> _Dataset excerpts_
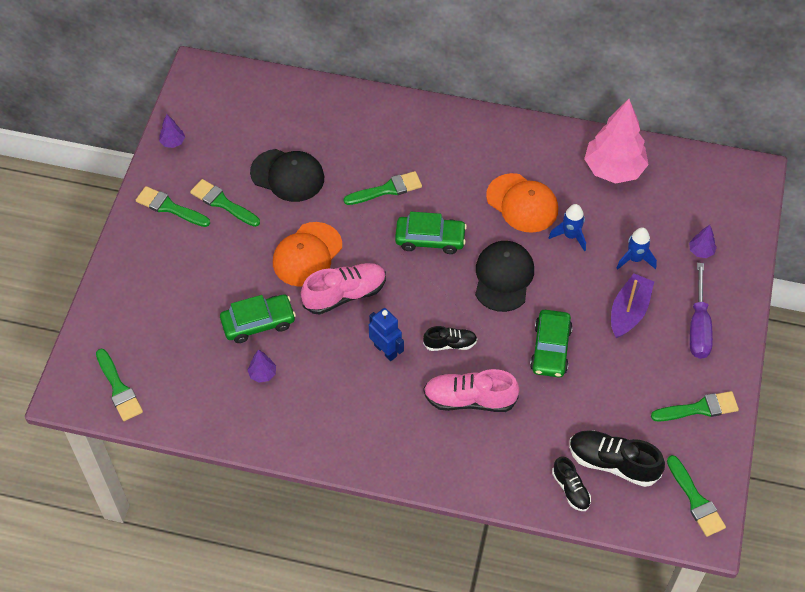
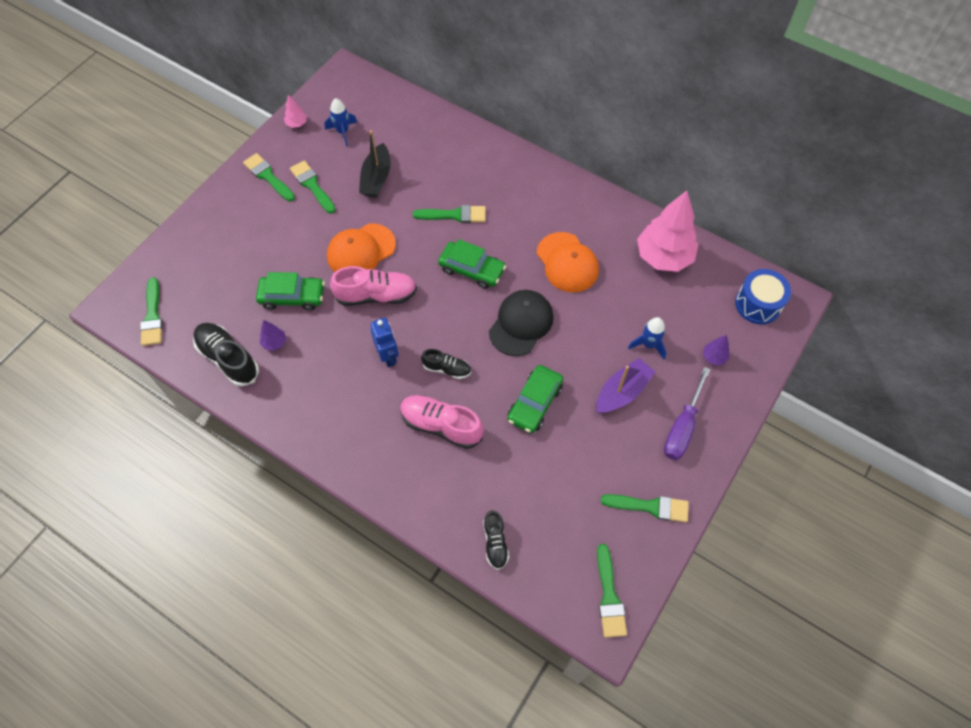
camera: 20 degrees right, 5 degrees up
(173, 142) = (297, 124): purple tree -> pink tree
(287, 175) = (376, 178): black cap -> black boat
(570, 236) = (598, 305): blue rocket -> blue rocket (343, 132)
(613, 463) = (545, 531): black shoe -> black shoe (228, 359)
(721, 188) = (758, 304): none -> blue drum

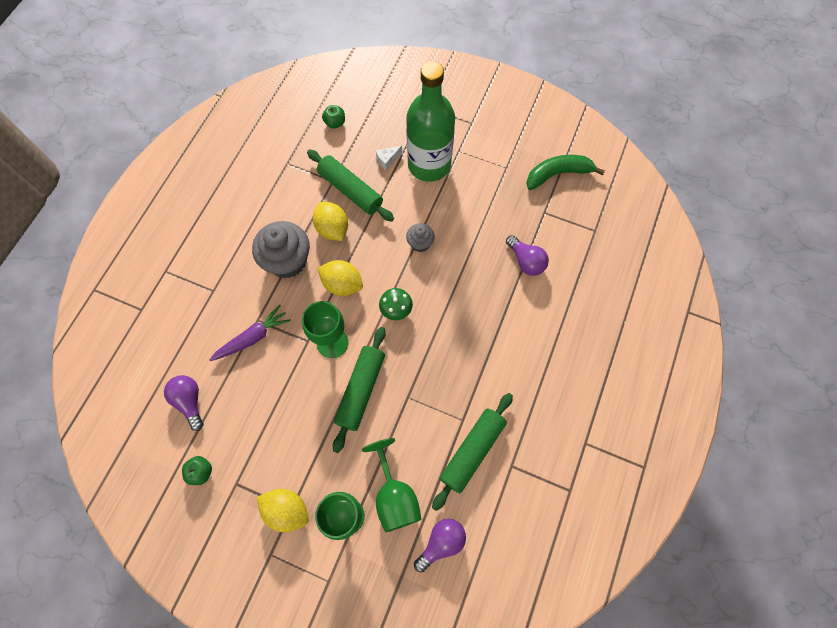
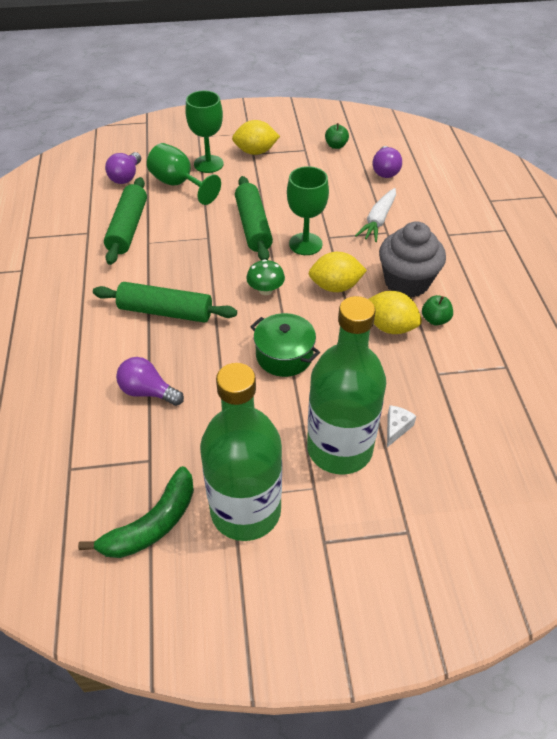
camera: 150 degrees right, 20 degrees down
(190, 401) = (385, 171): purple light bulb -> purple light bulb turned 60 degrees clockwise
(253, 337) = (378, 220): purple carrot -> white carrot
(335, 123) = (504, 442): green apple -> green apple (435, 319)
(350, 190) = (407, 372): green rolling pin -> green rolling pin (165, 311)
(420, 243) = (284, 355): grey cupcake -> green pot
(503, 157) = (245, 510): none -> green bottle

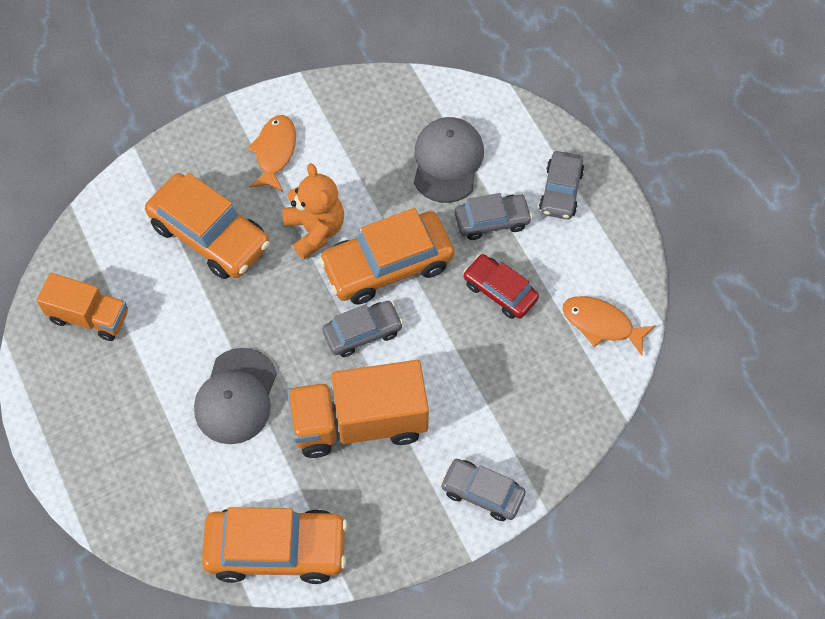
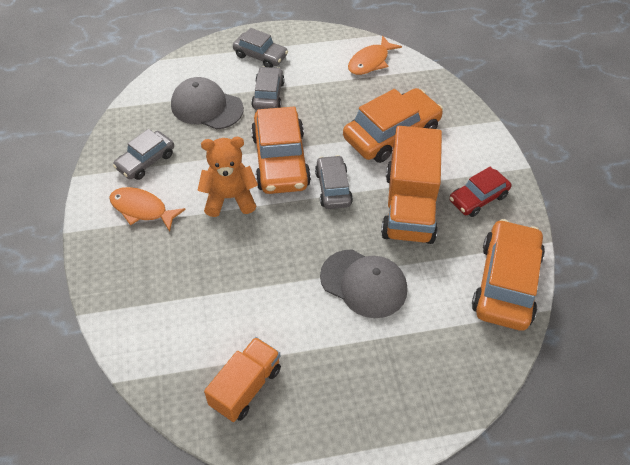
camera: 75 degrees left, 10 degrees down
(210, 235) = (201, 272): orange car -> orange car (391, 134)
(482, 493) = (481, 149): grey car -> grey car (146, 161)
(500, 291) = (327, 104): red car -> red car (478, 198)

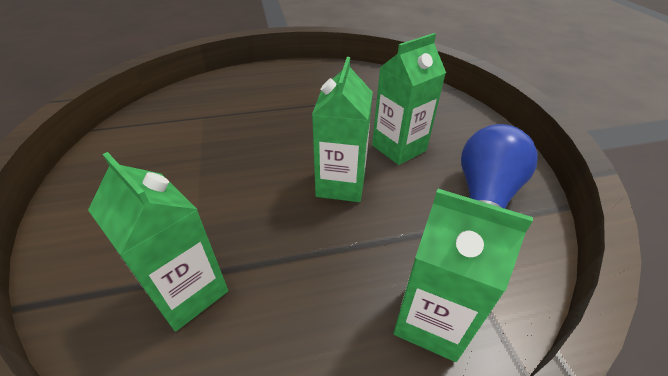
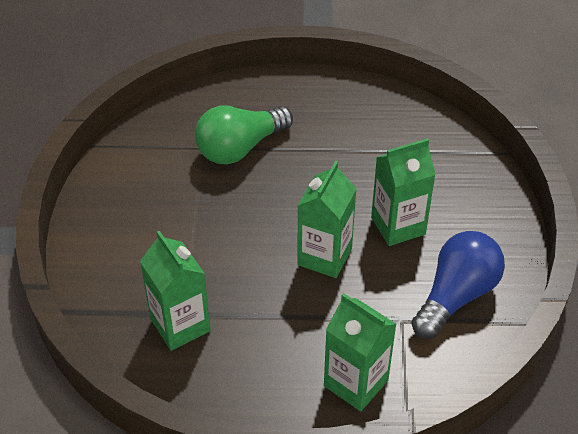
camera: 15 degrees right, 5 degrees up
(237, 113) = (240, 148): none -> green light bulb

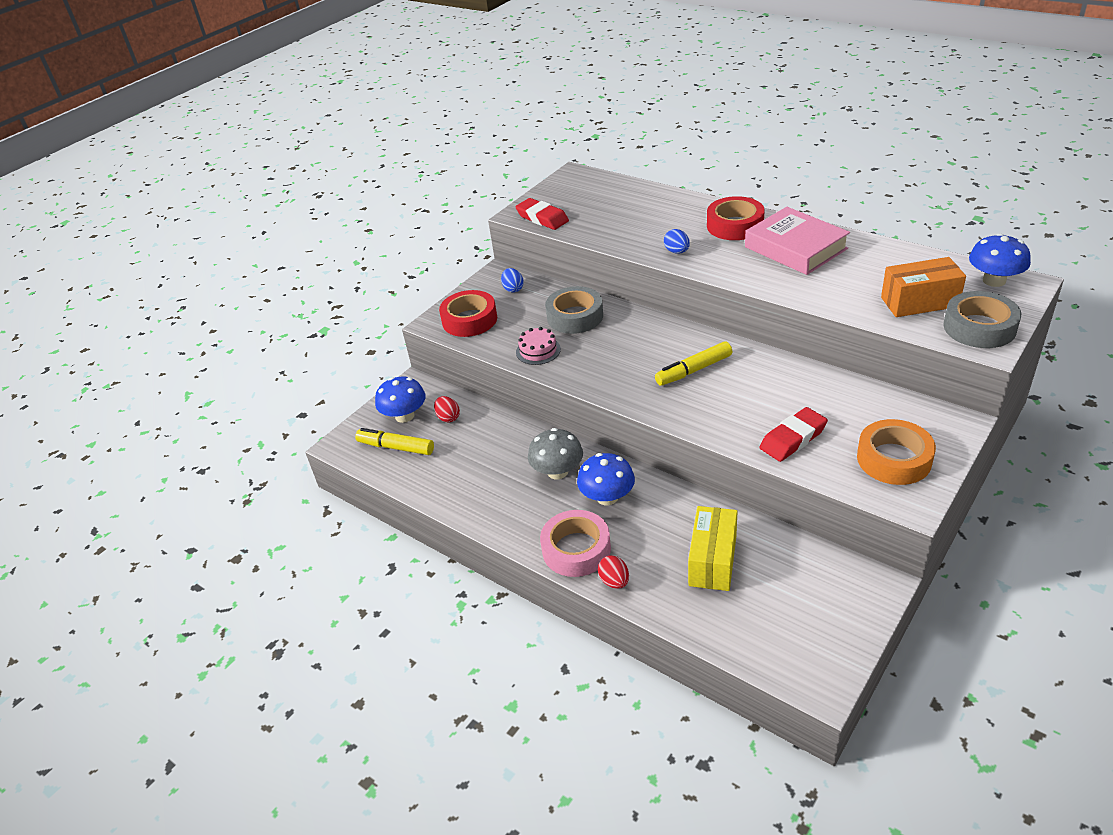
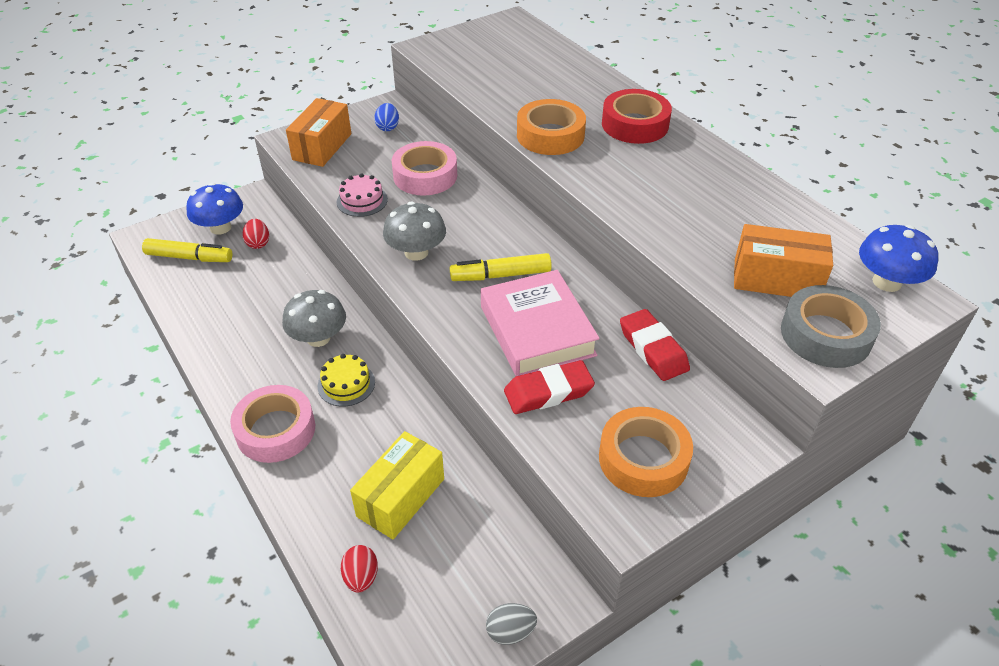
camera: 15 degrees right, 5 degrees up
(396, 447) = (189, 257): yellow marker -> yellow marker turned 150 degrees clockwise
(469, 320) = (322, 147): red tape -> orange box
(542, 218) = (443, 58): red eraser -> red eraser (653, 349)
(575, 316) = (425, 176): grey tape -> pink tape
(607, 497) = (346, 384): blue mushroom -> yellow cake
(614, 375) = (416, 252): none -> grey mushroom
(614, 581) = (287, 481): red egg -> red egg (361, 577)
(677, 252) = (550, 135): blue egg -> orange tape
(795, 248) = (681, 170): pink book -> pink book (537, 330)
(861, 618) = (510, 631): none -> grey egg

> _YOUR GOAL_
Give back, exactly and without pictures, the stretch of the records above from the line containing "(721, 188) = (758, 304): none -> blue drum" through the line containing "camera: 75 degrees left, 10 degrees down", with both end lines included.

> _WRITTEN SOLUTION_
(721, 188) = (758, 304): none -> blue drum

camera: 150 degrees right, 20 degrees down
(190, 401) = (385, 171): purple light bulb -> purple light bulb turned 60 degrees clockwise
(253, 337) = (378, 220): purple carrot -> white carrot
(335, 123) = (504, 442): green apple -> green apple (435, 319)
(350, 190) = (407, 372): green rolling pin -> green rolling pin (165, 311)
(420, 243) = (284, 355): grey cupcake -> green pot
(503, 157) = (245, 510): none -> green bottle

camera: 75 degrees left, 10 degrees down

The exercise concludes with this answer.